- [YOUR OBJECTIVE] Your reply should be made up of every line in the records below that holds the string "crimson".
(SOURCE RECORDS begins)
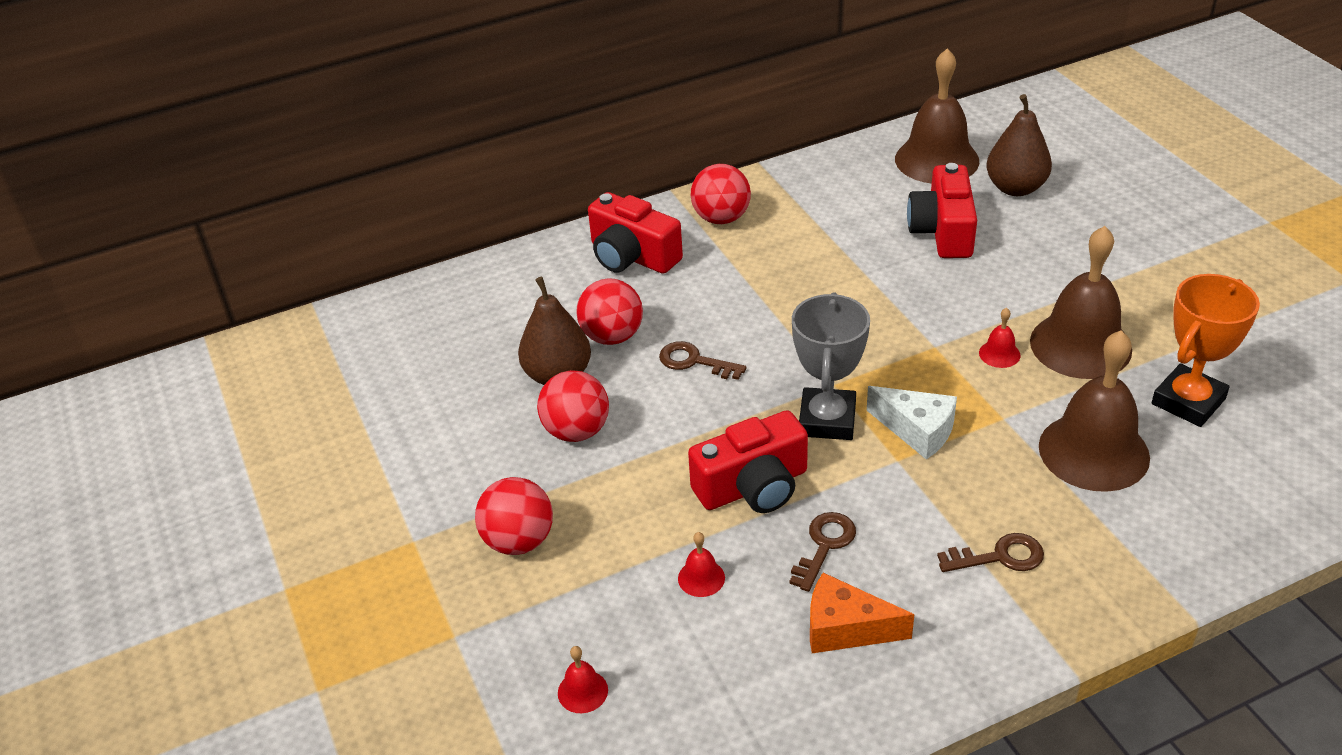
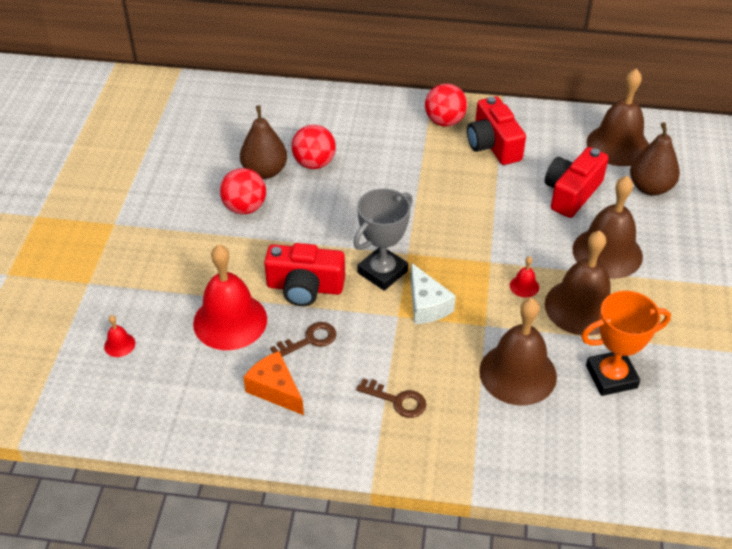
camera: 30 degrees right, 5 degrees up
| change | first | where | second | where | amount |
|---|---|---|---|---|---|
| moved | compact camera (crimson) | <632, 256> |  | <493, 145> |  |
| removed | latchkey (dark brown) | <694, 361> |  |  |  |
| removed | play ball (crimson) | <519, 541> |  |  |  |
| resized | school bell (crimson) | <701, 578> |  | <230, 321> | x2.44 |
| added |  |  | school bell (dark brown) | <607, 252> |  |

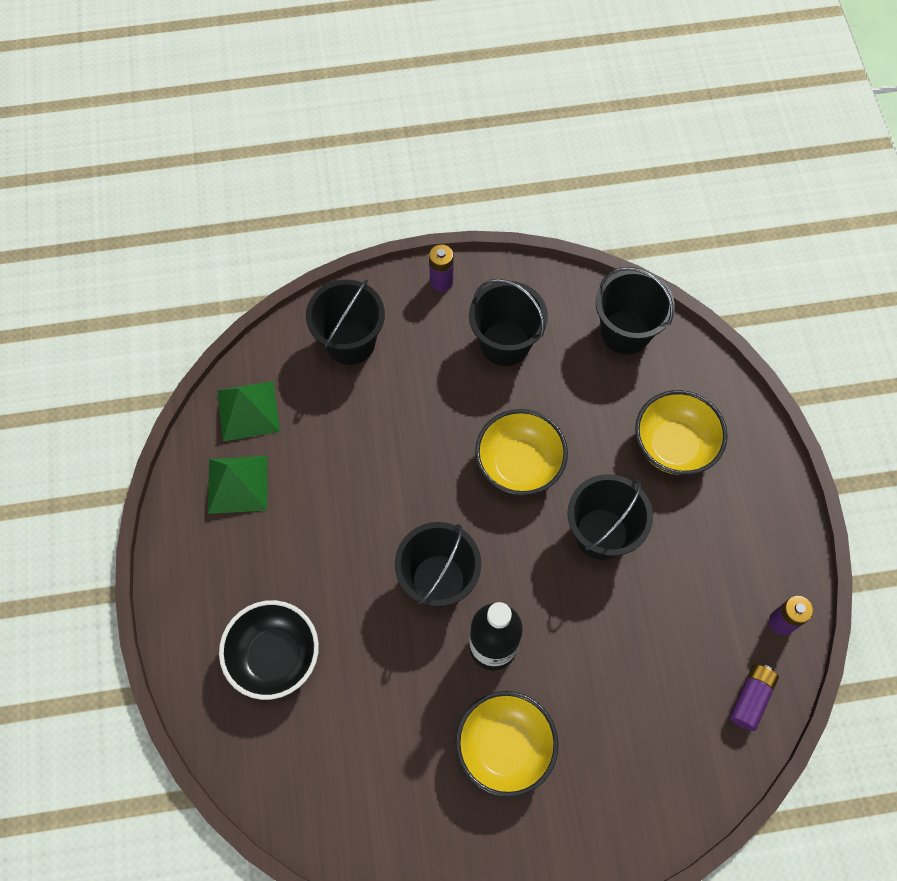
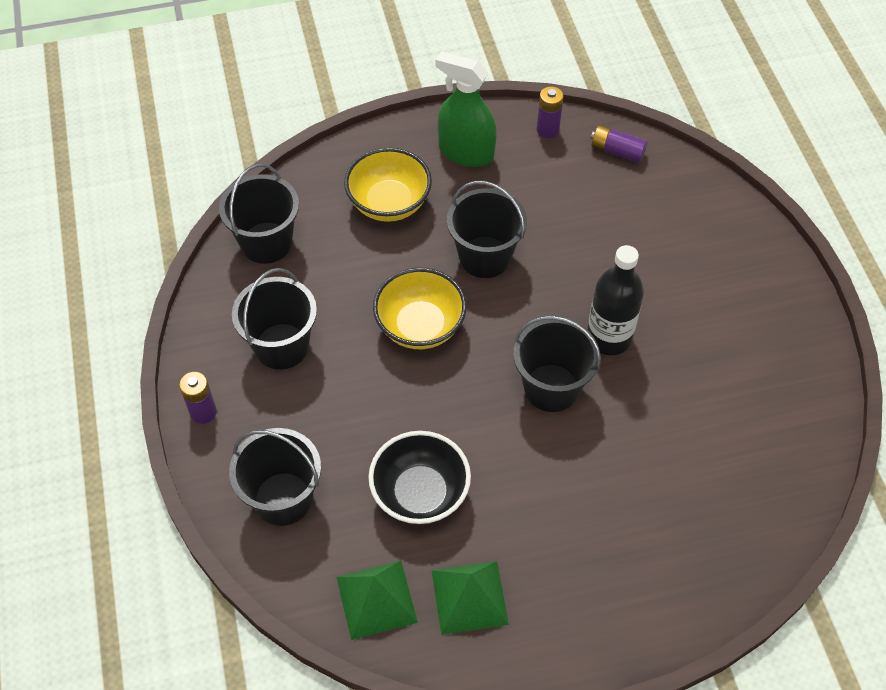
camera: 95 degrees left, 10 degrees down
| change | first | where | second | where | amount |
|---|---|---|---|---|---|
| moved | deep dish (ebony) | <274, 656> |  | <420, 493> |  |
| removed | deep dish (golden) | <504, 747> |  |  |  |
| added |  |  | spray bottle (leaf-green) | <466, 152> |  |

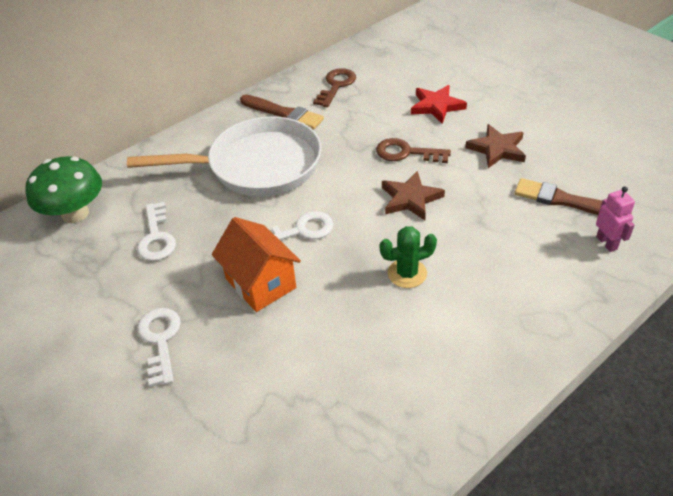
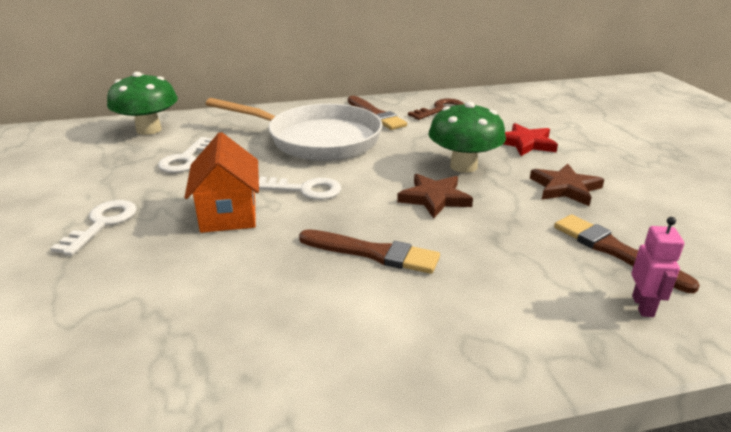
camera: 25 degrees right, 15 degrees down
| change | first | where | second | where | amount |
|---|---|---|---|---|---|
| replaced | latchkey (dark brown) | <406, 153> | toadstool (leaf-green) | <463, 166> |  |
| replaced | saguaro cactus (leaf-green) | <407, 273> | brush (dark brown) | <372, 253> |  |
(SOURCE RECORDS ends)
- [RESULT OF THIS EXERCISE]
| moved | compact camera (crimson) | <632, 256> |  | <493, 145> |  |
| removed | play ball (crimson) | <519, 541> |  |  |  |
| resized | school bell (crimson) | <701, 578> |  | <230, 321> | x2.44 |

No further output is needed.